= Task input =
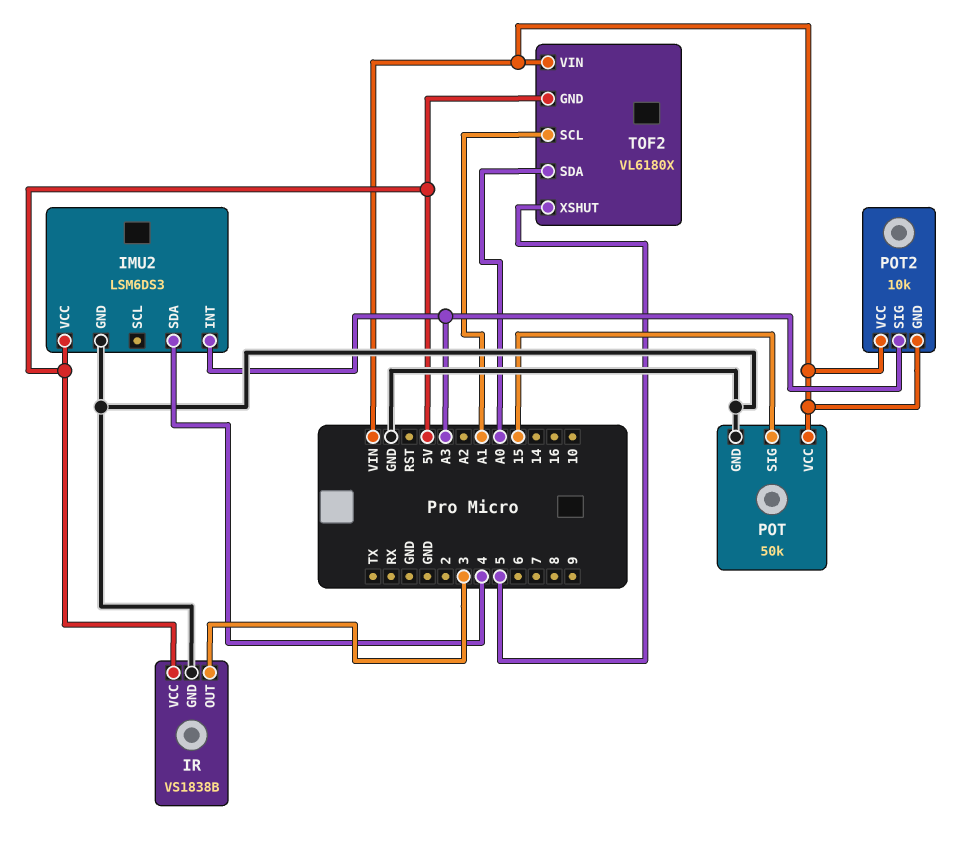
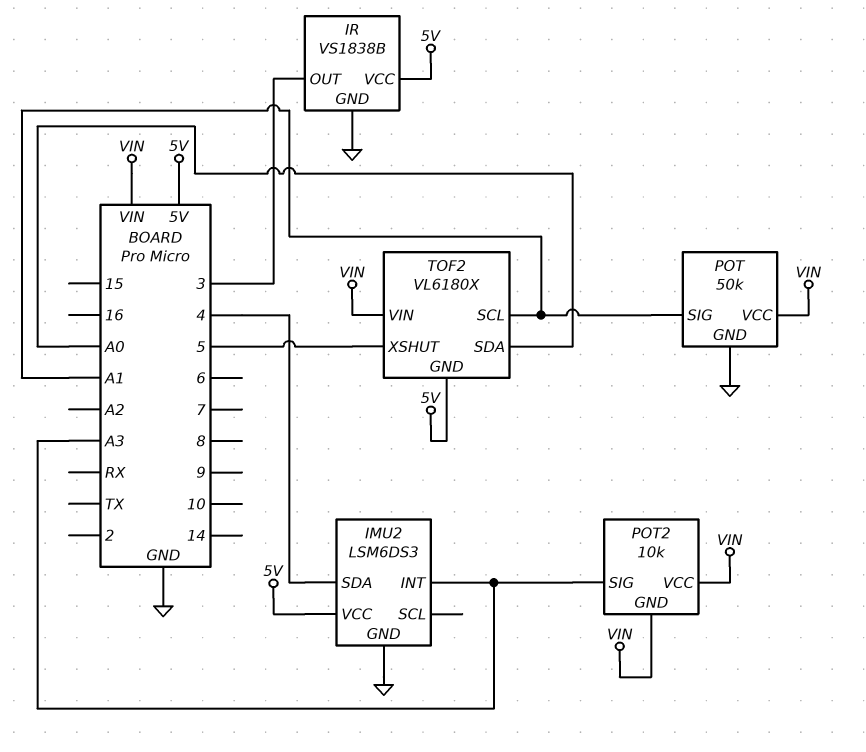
POT pin SIG: 15 -> A1

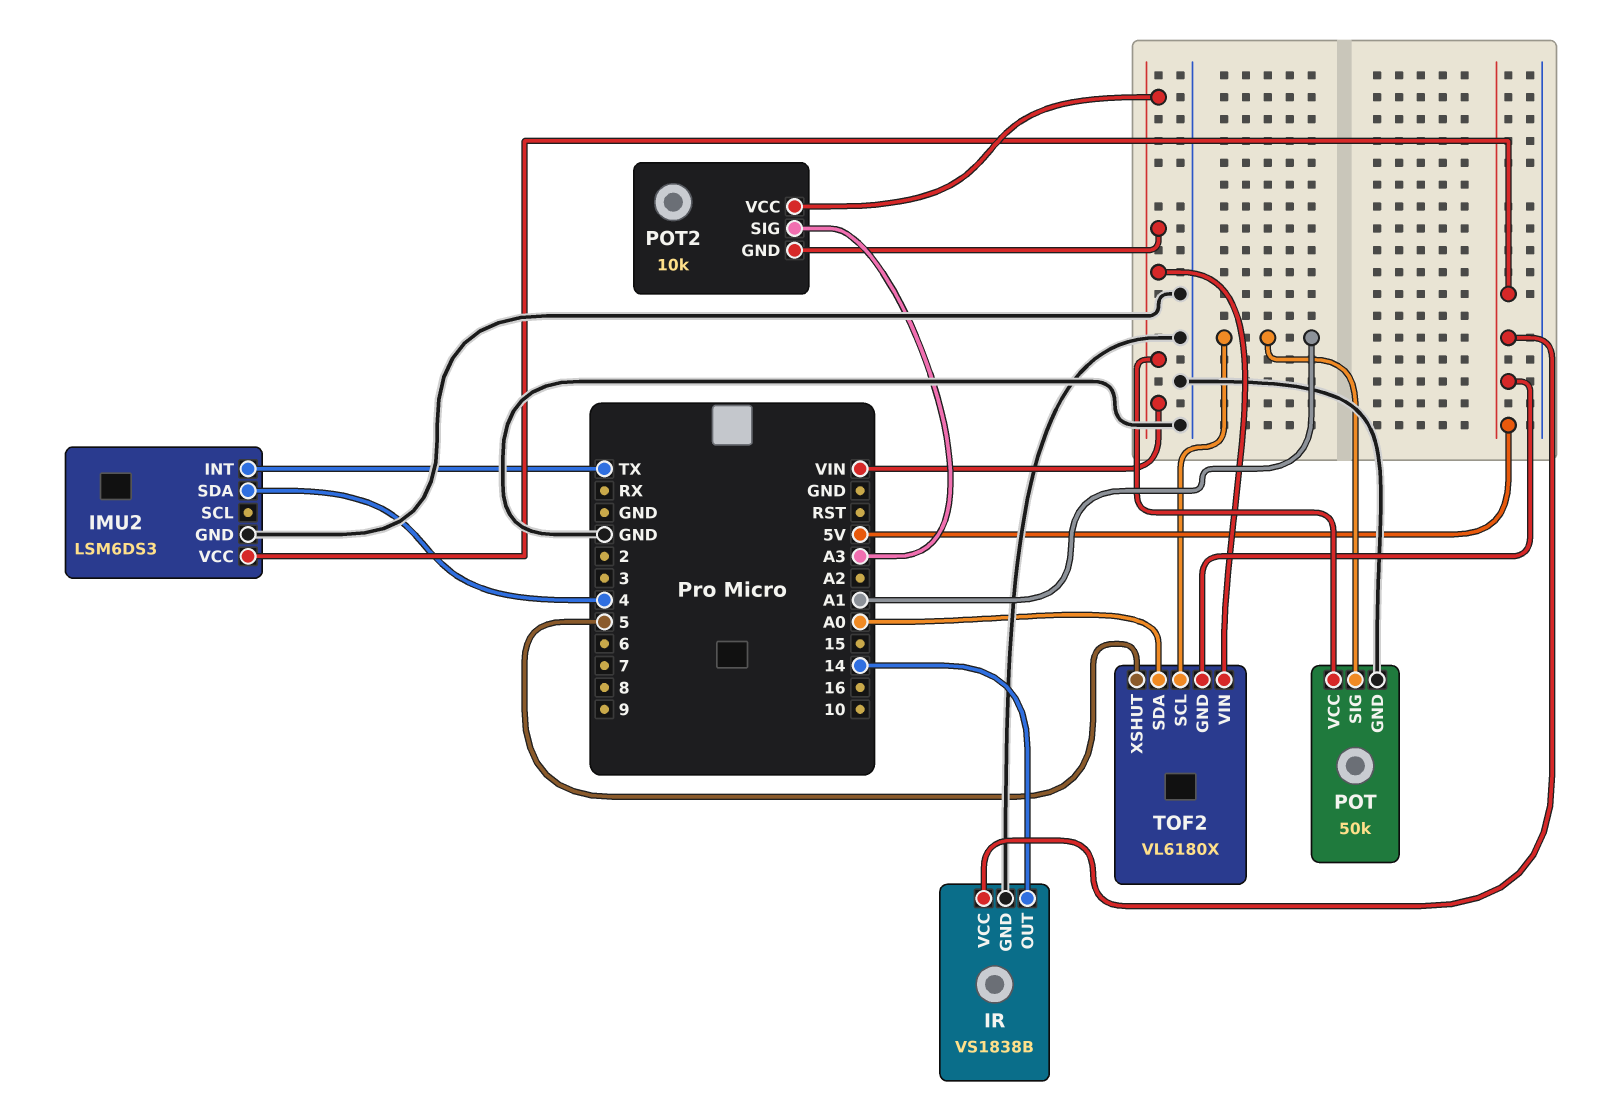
IMU2 pin INT: A3 -> TX
IR pin OUT: 3 -> 14

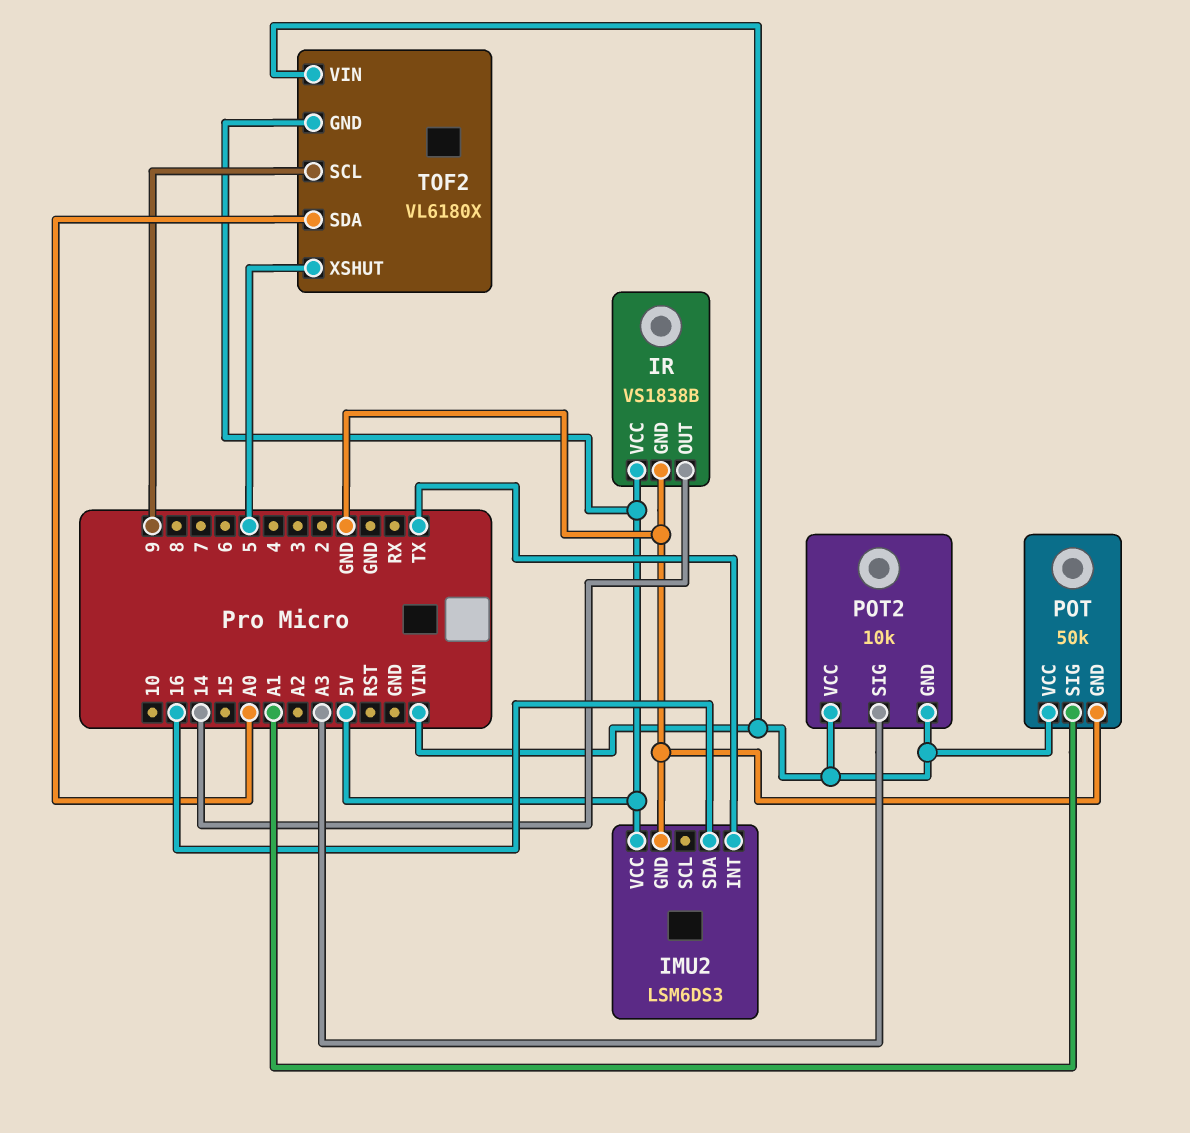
IMU2 pin SDA: 4 -> 16
TOF2 pin SCL: A1 -> 9

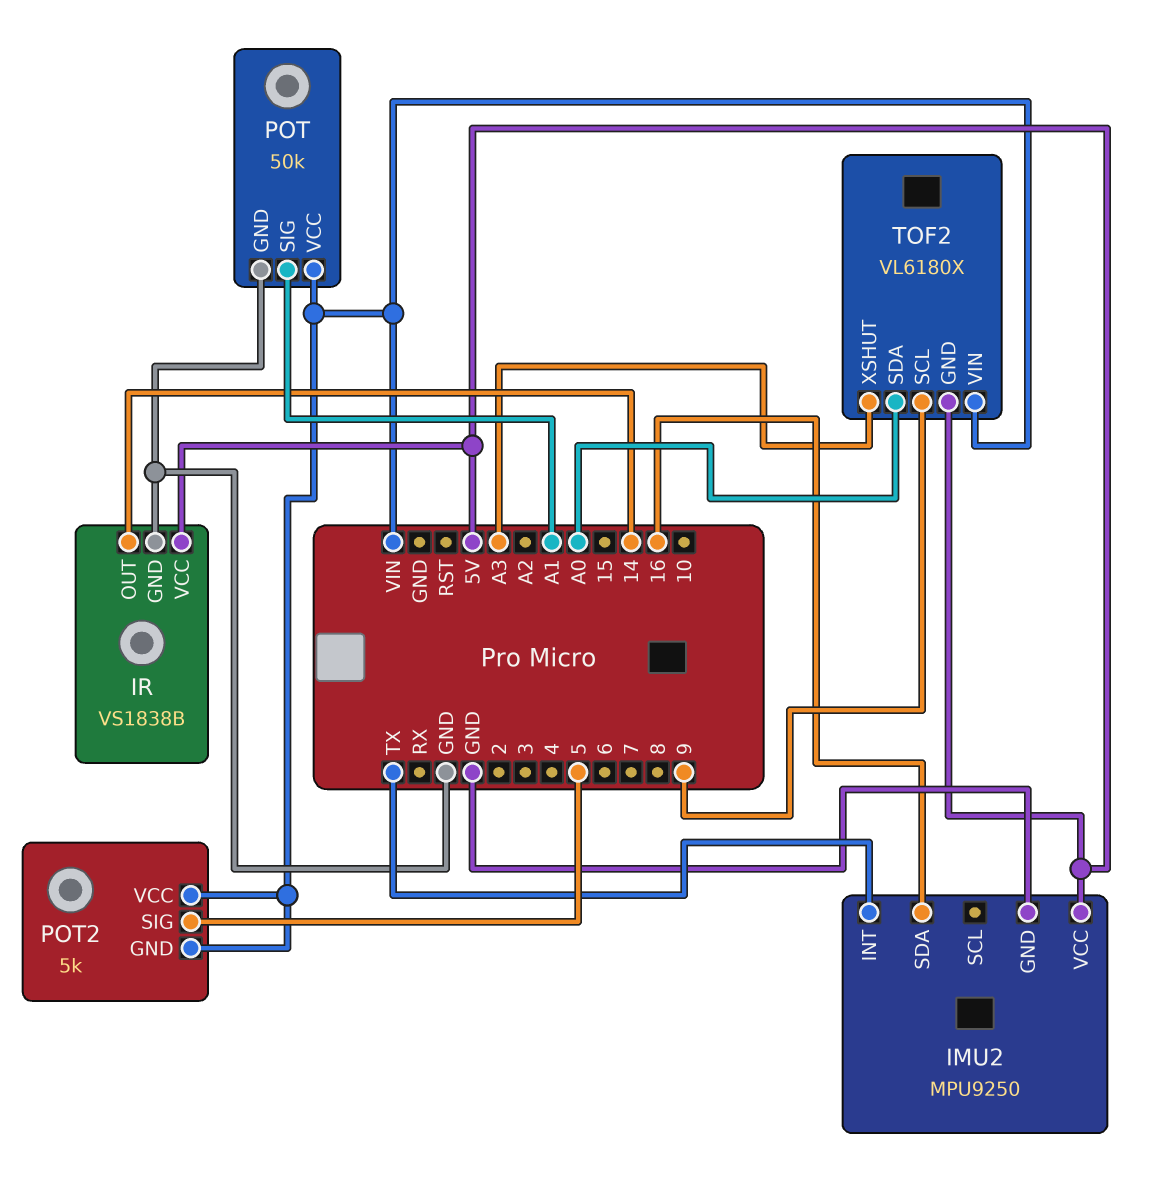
IMU2: LSM6DS3 -> MPU9250
POT2: 10k -> 5k
POT2 pin SIG: A3 -> 5
TOF2 pin XSHUT: 5 -> A3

= Task directions =
The line that contains "IR pin OUT: 3 -> 14" opens the part to copy, and the last line of the records closes it; set down those lines exactly, pictures excluded.

= Task solution =
IR pin OUT: 3 -> 14

IMU2 pin SDA: 4 -> 16
TOF2 pin SCL: A1 -> 9

IMU2: LSM6DS3 -> MPU9250
POT2: 10k -> 5k
POT2 pin SIG: A3 -> 5
TOF2 pin XSHUT: 5 -> A3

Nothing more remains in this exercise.